Aim of the exercise -
Go through the material underneath and show every line where the string "PENCIL" occurs.

The data -
****************

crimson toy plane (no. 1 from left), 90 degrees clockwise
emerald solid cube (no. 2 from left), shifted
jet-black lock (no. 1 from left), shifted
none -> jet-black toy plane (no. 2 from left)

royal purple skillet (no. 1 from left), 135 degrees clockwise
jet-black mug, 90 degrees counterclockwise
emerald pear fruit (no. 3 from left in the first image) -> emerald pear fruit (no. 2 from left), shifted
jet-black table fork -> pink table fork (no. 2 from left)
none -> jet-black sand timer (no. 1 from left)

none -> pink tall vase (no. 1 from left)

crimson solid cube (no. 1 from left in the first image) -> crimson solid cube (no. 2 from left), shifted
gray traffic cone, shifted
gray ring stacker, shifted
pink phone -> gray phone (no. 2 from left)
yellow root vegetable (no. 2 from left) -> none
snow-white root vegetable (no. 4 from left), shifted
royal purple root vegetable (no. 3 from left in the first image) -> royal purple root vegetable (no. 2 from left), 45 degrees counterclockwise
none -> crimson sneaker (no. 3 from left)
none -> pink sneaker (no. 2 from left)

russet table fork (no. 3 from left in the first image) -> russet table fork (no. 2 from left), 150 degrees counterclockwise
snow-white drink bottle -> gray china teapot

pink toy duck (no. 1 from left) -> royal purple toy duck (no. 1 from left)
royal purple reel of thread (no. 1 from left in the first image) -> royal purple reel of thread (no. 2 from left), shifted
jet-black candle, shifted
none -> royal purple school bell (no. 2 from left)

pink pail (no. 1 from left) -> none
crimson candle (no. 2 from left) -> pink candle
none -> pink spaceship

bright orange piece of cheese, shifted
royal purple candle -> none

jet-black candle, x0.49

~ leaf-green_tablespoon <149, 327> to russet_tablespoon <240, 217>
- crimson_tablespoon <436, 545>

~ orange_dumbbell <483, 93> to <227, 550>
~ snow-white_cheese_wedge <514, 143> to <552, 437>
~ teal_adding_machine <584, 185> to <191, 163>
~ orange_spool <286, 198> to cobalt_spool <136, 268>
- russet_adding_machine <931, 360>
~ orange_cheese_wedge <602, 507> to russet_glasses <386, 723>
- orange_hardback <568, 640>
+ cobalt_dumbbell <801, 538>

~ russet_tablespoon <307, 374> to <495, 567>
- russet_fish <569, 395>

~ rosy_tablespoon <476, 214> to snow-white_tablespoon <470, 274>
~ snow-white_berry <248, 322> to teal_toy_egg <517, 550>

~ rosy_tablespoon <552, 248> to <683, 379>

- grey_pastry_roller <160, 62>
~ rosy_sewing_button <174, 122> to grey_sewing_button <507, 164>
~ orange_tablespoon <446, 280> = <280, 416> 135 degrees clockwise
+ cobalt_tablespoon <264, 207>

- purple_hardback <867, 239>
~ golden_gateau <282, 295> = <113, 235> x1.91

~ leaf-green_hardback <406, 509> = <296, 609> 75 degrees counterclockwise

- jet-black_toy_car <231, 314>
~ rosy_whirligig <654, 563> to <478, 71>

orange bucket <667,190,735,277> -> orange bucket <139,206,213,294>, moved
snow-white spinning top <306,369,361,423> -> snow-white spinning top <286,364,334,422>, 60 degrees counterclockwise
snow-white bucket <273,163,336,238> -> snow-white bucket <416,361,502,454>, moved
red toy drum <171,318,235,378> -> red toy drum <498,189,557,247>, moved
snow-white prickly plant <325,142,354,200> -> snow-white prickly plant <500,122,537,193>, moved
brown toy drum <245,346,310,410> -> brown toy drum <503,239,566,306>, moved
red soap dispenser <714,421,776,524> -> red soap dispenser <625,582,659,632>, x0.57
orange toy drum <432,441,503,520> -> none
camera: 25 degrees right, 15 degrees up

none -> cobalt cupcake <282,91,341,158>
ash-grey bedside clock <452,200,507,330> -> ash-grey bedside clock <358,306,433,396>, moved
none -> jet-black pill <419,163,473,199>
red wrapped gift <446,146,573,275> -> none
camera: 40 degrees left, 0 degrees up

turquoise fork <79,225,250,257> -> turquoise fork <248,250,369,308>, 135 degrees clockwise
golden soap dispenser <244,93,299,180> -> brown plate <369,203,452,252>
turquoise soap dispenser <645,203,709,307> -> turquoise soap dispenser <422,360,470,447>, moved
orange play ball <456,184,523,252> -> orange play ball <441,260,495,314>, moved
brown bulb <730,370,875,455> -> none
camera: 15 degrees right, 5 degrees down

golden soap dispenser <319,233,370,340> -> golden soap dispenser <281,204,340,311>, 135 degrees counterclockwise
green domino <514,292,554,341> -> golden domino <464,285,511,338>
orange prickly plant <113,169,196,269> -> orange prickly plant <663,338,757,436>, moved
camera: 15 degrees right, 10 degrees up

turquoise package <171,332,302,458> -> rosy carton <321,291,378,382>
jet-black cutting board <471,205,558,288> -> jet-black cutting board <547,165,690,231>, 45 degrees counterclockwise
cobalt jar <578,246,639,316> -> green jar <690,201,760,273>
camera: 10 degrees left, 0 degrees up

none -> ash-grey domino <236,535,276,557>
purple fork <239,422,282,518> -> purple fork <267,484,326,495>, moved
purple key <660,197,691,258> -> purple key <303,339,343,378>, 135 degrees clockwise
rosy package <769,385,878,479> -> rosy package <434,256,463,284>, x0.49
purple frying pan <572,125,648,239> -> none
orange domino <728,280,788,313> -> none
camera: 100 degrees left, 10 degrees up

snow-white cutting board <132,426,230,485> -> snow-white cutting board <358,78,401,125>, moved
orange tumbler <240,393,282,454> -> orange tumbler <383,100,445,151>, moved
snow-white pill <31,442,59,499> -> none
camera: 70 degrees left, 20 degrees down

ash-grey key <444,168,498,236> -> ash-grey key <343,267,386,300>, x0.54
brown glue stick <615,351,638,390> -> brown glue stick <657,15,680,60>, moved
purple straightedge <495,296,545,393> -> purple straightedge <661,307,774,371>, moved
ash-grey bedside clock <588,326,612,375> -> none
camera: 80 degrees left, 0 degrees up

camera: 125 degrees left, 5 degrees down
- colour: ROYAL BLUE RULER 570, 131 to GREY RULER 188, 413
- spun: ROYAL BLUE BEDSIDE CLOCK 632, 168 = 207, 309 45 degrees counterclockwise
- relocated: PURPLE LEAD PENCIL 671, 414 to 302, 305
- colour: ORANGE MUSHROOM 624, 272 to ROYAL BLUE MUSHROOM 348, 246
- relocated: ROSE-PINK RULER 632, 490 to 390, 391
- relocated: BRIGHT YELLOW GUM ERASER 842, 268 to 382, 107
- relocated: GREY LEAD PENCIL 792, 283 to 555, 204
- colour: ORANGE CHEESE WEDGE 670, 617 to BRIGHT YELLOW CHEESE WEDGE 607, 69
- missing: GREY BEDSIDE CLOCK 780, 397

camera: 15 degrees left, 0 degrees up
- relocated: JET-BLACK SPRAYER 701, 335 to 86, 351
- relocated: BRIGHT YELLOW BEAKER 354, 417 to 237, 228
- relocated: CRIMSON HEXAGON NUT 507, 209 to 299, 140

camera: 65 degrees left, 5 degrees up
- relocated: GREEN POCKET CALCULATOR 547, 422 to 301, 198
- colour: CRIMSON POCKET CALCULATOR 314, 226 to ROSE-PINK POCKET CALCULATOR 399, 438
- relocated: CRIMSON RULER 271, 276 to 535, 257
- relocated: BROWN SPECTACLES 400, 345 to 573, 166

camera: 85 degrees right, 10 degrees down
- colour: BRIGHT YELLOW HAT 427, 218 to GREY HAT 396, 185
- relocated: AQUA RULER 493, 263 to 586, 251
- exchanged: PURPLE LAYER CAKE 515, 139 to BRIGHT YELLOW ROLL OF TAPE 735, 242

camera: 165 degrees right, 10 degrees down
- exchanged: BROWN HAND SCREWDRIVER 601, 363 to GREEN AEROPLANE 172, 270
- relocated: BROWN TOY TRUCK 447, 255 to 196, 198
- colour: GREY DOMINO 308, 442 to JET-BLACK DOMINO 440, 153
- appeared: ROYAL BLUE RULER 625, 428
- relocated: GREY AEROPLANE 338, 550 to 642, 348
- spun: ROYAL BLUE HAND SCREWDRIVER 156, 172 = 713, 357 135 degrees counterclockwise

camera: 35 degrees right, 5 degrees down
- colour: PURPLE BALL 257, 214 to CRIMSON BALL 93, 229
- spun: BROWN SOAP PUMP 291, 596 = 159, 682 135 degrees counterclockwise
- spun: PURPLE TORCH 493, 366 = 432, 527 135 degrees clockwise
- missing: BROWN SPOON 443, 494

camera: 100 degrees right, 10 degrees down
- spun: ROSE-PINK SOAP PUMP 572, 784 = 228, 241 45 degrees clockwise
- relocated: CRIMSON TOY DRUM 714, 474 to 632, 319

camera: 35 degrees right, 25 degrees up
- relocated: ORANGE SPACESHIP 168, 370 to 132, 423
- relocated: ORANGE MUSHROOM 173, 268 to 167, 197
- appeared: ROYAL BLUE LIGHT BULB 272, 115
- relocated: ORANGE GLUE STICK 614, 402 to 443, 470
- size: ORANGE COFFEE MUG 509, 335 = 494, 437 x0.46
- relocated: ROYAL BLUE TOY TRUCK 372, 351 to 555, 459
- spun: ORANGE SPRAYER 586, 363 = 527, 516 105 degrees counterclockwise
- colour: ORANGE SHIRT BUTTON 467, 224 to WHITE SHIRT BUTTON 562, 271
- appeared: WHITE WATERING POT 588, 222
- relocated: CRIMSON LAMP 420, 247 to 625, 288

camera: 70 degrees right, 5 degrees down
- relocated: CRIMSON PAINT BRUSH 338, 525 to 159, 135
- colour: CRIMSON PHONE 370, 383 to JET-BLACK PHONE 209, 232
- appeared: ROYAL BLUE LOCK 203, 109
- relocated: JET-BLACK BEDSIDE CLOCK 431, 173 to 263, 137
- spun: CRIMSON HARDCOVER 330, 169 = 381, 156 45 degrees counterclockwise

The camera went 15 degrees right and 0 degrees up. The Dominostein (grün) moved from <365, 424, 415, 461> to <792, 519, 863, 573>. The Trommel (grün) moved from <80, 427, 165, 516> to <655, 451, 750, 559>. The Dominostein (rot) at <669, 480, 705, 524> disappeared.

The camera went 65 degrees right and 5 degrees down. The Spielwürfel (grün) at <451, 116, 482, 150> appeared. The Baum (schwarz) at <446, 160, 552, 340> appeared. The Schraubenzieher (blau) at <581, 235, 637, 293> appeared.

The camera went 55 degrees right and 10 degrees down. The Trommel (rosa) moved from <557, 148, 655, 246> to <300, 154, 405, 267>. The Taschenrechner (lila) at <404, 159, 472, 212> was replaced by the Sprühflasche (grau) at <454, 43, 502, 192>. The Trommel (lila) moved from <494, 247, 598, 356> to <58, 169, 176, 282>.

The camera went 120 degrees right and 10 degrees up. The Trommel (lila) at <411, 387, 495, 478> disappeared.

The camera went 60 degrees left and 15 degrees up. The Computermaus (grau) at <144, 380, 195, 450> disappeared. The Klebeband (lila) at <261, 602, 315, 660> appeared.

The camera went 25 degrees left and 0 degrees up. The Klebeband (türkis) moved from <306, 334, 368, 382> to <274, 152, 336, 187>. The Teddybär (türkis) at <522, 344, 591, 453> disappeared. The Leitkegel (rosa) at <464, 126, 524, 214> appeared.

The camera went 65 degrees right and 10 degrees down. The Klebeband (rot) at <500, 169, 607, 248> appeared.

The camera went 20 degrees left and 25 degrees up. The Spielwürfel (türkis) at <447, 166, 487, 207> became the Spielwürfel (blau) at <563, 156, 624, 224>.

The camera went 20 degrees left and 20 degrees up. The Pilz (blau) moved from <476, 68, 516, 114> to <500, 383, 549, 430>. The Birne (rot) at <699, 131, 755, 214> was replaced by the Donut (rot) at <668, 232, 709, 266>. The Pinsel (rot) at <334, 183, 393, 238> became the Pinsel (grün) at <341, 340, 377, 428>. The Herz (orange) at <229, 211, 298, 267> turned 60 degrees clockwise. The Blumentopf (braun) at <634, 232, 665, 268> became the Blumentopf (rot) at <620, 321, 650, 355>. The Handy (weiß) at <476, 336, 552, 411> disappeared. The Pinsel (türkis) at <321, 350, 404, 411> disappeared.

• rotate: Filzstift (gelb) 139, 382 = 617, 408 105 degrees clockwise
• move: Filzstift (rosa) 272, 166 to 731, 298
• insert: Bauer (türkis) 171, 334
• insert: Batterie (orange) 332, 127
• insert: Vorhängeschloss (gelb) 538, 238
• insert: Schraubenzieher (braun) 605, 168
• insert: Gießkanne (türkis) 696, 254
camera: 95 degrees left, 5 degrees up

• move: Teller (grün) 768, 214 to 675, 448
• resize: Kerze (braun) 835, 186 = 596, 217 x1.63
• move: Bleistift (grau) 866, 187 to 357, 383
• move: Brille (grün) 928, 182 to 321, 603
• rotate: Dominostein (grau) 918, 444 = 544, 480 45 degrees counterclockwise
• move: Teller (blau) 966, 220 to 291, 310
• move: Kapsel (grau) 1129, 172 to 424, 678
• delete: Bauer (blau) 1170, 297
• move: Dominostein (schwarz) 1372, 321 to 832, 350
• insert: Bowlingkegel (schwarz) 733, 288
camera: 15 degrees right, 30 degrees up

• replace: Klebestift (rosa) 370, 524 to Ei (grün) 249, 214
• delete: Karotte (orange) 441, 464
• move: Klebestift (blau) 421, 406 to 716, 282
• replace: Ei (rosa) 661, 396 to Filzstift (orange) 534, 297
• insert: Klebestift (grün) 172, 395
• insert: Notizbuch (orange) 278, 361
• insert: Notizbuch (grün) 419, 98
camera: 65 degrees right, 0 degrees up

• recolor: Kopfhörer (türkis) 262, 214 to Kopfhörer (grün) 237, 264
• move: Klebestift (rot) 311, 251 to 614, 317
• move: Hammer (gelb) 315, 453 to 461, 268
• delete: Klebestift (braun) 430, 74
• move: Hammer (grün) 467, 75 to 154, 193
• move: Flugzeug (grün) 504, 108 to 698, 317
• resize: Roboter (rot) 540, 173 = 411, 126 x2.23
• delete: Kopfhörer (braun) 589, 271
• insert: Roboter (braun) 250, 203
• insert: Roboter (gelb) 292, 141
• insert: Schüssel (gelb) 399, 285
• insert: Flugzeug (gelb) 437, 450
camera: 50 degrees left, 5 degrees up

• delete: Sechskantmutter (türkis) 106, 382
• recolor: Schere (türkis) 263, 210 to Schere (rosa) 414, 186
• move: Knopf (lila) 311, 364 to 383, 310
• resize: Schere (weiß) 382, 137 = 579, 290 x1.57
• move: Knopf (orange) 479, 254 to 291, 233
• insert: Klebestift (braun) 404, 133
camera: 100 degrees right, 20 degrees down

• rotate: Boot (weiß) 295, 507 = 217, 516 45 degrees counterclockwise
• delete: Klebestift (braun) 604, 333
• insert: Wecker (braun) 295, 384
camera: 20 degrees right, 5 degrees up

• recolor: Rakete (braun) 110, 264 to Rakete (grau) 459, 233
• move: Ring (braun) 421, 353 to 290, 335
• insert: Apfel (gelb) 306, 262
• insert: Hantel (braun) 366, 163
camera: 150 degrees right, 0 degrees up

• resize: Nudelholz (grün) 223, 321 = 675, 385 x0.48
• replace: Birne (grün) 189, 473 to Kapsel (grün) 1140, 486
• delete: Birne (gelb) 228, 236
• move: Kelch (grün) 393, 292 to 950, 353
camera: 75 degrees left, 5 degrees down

****************

Exercise output -
- relocated: PURPLE LEAD PENCIL 671, 414 to 302, 305
- relocated: GREY LEAD PENCIL 792, 283 to 555, 204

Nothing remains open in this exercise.